WORK INSTRUCTIONS ::
Once the line containing "yellow cross: (89, 284) -> (111, 352), moved" is found in the records below, return it and each following line exactly, up to and including the line containing "pink L-shape: (301, 332)", and nothing else.

=======

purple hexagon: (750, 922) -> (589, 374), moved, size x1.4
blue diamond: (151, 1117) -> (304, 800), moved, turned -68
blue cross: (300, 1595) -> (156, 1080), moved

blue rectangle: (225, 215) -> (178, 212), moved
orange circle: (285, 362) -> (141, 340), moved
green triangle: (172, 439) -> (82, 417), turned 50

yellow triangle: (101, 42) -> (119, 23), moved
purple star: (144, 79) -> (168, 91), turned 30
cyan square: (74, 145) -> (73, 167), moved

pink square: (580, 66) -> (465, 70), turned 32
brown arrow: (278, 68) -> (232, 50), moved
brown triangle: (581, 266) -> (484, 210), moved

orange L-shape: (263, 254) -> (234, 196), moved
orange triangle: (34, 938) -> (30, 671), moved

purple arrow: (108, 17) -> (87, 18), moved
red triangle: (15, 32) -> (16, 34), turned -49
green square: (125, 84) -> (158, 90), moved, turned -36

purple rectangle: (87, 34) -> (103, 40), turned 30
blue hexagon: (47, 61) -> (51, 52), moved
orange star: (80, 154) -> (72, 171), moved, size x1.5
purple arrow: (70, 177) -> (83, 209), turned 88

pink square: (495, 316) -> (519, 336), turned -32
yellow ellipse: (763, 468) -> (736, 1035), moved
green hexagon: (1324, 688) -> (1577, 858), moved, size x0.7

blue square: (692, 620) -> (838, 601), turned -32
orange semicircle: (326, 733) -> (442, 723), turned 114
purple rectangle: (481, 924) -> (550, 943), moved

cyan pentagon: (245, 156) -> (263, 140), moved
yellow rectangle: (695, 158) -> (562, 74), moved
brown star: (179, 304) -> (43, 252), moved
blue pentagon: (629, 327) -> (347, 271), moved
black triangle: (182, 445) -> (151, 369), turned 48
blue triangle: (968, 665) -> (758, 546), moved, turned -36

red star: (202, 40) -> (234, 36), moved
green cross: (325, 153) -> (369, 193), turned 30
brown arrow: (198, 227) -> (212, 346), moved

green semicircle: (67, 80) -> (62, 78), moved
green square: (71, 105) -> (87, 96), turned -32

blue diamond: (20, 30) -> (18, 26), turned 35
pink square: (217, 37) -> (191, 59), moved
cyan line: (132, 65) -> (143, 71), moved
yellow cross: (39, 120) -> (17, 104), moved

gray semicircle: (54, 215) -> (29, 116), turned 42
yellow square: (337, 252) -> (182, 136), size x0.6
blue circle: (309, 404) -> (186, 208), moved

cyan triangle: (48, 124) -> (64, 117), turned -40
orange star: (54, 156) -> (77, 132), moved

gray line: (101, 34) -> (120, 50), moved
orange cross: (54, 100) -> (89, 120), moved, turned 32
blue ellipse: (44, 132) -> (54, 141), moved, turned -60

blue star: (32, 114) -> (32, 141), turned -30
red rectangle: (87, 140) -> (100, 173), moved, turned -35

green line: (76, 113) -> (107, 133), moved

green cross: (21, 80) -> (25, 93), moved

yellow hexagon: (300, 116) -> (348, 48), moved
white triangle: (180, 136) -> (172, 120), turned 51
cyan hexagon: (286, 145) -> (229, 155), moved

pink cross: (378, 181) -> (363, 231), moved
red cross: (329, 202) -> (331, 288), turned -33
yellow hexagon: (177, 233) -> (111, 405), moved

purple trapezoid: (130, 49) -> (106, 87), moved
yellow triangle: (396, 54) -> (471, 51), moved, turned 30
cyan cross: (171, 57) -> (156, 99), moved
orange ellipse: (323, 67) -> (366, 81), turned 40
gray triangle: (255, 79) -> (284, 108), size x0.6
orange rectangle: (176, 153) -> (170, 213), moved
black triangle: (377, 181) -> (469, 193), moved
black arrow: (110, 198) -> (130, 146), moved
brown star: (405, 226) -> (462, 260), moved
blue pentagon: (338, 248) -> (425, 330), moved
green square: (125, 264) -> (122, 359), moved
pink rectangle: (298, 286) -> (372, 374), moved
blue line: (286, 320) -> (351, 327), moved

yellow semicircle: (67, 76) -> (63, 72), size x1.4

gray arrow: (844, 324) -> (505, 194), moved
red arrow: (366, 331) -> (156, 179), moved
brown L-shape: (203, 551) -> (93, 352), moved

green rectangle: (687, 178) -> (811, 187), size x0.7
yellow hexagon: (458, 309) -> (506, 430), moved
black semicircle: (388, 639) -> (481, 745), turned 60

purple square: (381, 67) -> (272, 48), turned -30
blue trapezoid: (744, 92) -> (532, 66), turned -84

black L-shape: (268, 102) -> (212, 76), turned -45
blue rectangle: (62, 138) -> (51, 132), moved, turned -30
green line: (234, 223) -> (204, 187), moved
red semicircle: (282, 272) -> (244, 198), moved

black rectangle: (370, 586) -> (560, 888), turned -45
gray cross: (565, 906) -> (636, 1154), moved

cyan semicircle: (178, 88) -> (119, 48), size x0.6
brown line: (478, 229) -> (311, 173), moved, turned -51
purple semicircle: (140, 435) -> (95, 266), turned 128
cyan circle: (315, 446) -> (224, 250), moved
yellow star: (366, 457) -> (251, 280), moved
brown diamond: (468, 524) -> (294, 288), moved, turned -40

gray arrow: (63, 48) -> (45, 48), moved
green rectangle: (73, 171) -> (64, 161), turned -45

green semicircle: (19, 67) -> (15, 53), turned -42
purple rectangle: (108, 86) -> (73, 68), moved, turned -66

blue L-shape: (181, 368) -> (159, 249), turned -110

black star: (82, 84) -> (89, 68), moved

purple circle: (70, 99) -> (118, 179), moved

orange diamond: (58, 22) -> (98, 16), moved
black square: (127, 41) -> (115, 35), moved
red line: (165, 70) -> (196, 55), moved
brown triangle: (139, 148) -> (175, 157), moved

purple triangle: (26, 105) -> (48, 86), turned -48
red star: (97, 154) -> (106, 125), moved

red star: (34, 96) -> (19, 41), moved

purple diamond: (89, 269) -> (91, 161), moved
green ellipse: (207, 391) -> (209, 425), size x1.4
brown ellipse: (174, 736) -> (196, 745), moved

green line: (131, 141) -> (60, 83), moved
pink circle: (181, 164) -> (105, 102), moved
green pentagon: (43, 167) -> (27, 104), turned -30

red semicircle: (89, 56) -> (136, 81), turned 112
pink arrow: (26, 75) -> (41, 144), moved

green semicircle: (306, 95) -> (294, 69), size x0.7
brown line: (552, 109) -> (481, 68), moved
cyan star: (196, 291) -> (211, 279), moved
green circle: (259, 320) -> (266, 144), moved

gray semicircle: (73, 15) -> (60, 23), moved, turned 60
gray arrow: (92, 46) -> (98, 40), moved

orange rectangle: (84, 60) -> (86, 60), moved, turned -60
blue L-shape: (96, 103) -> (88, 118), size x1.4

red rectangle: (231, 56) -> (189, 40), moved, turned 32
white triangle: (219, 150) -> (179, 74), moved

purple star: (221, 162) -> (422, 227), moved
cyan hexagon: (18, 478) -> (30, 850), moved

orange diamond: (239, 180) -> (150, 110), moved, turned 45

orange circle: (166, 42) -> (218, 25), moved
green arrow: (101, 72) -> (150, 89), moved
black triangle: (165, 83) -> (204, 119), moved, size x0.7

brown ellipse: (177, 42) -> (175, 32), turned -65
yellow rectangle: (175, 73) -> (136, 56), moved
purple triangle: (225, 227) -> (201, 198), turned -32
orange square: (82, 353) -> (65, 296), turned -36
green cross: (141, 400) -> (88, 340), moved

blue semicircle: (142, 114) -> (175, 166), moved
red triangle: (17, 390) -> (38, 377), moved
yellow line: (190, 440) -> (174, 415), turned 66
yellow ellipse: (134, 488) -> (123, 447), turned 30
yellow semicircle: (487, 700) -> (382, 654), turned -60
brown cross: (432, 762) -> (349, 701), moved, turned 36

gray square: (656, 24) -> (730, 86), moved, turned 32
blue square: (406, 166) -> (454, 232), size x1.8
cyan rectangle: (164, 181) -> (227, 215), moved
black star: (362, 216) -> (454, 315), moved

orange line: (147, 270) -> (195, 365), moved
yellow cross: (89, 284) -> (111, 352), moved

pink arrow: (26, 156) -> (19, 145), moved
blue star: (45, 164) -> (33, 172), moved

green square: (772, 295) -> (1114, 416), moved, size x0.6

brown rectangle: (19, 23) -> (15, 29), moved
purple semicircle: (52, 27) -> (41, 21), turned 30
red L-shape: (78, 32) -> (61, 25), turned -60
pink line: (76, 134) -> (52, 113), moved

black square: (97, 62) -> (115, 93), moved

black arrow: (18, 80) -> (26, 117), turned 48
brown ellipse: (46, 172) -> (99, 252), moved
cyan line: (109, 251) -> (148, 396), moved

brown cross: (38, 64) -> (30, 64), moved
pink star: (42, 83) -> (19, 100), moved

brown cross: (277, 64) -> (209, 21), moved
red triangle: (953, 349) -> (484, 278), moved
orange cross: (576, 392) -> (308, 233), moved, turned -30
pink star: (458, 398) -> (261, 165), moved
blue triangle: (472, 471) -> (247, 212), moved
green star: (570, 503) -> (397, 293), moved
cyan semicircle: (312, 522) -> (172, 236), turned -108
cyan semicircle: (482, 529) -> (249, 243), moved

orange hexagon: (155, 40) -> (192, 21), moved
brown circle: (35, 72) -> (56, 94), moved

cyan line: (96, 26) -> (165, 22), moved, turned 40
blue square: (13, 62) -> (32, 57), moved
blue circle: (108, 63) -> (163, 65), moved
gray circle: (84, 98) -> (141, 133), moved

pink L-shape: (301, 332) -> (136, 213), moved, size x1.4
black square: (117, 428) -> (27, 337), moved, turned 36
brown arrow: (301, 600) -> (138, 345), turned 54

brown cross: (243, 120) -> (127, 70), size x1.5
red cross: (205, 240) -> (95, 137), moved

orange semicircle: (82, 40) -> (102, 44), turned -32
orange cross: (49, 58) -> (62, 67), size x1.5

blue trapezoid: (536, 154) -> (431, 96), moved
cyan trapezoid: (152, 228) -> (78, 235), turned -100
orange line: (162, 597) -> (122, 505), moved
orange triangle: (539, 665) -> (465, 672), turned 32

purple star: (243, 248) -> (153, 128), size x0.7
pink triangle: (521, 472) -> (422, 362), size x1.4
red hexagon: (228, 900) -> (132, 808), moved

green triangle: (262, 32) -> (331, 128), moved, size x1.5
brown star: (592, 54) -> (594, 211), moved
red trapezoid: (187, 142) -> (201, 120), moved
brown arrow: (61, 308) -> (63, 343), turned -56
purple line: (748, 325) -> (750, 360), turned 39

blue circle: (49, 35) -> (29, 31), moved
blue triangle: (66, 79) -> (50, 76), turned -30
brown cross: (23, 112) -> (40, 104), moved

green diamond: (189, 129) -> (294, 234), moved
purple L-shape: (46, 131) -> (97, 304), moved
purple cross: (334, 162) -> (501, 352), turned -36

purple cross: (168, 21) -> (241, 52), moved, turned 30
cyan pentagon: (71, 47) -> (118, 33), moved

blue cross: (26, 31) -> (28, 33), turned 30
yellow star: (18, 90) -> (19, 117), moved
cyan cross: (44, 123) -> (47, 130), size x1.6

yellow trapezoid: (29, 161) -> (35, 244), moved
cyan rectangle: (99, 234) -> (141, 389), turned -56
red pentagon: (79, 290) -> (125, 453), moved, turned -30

=======

TASK OUTPUT ::
yellow cross: (89, 284) -> (111, 352), moved

pink arrow: (26, 156) -> (19, 145), moved
blue star: (45, 164) -> (33, 172), moved

green square: (772, 295) -> (1114, 416), moved, size x0.6

brown rectangle: (19, 23) -> (15, 29), moved
purple semicircle: (52, 27) -> (41, 21), turned 30
red L-shape: (78, 32) -> (61, 25), turned -60
pink line: (76, 134) -> (52, 113), moved

black square: (97, 62) -> (115, 93), moved

black arrow: (18, 80) -> (26, 117), turned 48
brown ellipse: (46, 172) -> (99, 252), moved
cyan line: (109, 251) -> (148, 396), moved

brown cross: (38, 64) -> (30, 64), moved
pink star: (42, 83) -> (19, 100), moved

brown cross: (277, 64) -> (209, 21), moved
red triangle: (953, 349) -> (484, 278), moved
orange cross: (576, 392) -> (308, 233), moved, turned -30
pink star: (458, 398) -> (261, 165), moved
blue triangle: (472, 471) -> (247, 212), moved
green star: (570, 503) -> (397, 293), moved
cyan semicircle: (312, 522) -> (172, 236), turned -108
cyan semicircle: (482, 529) -> (249, 243), moved

orange hexagon: (155, 40) -> (192, 21), moved
brown circle: (35, 72) -> (56, 94), moved

cyan line: (96, 26) -> (165, 22), moved, turned 40
blue square: (13, 62) -> (32, 57), moved
blue circle: (108, 63) -> (163, 65), moved
gray circle: (84, 98) -> (141, 133), moved

pink L-shape: (301, 332) -> (136, 213), moved, size x1.4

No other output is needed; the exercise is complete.